Problem description
Would you please return the lines of the material that contain the word "board"?

Record extracts
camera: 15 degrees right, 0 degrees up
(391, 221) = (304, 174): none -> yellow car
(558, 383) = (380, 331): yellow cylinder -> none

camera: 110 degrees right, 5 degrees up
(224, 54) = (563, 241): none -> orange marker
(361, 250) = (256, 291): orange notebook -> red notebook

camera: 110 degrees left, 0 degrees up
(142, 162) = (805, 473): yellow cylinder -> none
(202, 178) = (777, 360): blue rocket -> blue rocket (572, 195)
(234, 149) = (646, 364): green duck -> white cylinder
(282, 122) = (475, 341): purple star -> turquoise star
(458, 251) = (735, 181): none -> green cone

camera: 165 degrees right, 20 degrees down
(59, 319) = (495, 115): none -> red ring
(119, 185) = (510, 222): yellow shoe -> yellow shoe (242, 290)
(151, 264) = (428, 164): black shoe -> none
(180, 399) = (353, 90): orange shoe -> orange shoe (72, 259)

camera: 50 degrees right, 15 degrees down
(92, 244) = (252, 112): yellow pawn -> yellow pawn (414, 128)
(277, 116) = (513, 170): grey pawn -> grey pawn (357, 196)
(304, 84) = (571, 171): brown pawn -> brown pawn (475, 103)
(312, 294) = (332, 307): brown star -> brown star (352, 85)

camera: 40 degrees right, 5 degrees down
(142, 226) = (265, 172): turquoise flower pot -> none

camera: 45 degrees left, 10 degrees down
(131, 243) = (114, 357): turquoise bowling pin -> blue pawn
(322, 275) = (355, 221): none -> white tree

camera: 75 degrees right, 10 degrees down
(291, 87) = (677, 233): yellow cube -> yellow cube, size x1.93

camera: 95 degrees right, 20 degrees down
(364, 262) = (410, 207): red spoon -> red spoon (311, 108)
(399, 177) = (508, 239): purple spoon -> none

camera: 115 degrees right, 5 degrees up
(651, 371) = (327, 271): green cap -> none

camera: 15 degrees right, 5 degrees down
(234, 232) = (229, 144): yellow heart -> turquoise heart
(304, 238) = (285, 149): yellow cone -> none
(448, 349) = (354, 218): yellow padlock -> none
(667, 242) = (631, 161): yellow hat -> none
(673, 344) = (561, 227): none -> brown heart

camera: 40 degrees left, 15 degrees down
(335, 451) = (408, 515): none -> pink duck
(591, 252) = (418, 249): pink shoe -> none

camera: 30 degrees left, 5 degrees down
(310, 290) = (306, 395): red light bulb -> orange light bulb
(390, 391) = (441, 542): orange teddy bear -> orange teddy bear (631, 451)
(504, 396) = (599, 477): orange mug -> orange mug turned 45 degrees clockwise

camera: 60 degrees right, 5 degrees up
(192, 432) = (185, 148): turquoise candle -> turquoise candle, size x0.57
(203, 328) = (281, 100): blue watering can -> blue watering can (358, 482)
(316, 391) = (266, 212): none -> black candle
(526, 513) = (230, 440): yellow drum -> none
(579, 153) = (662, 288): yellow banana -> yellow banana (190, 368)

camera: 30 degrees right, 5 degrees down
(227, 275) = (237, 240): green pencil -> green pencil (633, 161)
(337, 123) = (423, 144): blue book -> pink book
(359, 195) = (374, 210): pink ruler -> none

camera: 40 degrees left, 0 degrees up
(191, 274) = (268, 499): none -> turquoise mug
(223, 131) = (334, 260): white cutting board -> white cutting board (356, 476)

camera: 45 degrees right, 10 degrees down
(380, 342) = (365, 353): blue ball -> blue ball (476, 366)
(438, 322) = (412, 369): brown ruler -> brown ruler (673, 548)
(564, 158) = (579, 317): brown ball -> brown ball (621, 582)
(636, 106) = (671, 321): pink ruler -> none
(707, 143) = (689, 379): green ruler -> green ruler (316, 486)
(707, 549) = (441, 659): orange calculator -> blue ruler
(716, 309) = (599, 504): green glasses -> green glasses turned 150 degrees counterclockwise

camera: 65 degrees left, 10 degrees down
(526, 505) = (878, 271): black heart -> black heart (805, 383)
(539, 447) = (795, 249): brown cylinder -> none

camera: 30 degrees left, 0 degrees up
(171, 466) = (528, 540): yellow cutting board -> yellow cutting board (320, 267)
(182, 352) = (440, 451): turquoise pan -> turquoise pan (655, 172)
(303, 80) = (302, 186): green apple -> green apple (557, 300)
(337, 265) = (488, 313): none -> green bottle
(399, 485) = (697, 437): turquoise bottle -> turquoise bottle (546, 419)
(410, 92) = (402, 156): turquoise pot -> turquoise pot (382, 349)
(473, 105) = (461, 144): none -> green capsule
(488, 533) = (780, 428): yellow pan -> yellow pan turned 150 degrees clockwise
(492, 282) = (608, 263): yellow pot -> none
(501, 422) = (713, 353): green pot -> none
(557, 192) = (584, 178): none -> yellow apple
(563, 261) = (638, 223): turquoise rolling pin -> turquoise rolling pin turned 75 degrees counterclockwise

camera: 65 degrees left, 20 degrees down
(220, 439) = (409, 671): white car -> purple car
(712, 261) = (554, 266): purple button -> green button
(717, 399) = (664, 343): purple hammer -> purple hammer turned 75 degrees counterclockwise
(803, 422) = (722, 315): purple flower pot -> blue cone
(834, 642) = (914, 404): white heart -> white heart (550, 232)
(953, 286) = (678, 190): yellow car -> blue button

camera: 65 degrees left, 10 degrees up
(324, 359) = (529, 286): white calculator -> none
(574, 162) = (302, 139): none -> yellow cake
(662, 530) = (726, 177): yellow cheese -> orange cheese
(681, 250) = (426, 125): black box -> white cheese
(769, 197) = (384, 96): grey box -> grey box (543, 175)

Answer box
(223, 131) = (334, 260): white cutting board -> white cutting board (356, 476)
(171, 466) = (528, 540): yellow cutting board -> yellow cutting board (320, 267)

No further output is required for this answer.